Your goal – For the listing below, print exactly the lines from the line with "grey wallet [197,188,241,230]" to the line with "turquoise boat [380,232,447,274]", both included, and nothing beyond them.

Records shown –
- - -

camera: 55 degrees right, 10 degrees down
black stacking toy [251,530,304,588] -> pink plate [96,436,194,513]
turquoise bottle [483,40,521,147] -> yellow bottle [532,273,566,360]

- - -

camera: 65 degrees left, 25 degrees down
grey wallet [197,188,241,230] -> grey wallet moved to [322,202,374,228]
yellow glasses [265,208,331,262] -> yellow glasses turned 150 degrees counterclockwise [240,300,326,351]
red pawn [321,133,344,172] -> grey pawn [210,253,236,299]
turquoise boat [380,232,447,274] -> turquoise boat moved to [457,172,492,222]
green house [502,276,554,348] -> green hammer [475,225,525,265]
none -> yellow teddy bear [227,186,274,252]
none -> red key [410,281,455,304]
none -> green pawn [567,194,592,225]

- - -

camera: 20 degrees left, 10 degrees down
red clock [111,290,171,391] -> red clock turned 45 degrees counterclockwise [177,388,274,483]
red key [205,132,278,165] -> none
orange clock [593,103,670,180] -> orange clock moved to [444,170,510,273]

- - -

Response area –
grey wallet [197,188,241,230] -> grey wallet moved to [322,202,374,228]
yellow glasses [265,208,331,262] -> yellow glasses turned 150 degrees counterclockwise [240,300,326,351]
red pawn [321,133,344,172] -> grey pawn [210,253,236,299]
turquoise boat [380,232,447,274] -> turquoise boat moved to [457,172,492,222]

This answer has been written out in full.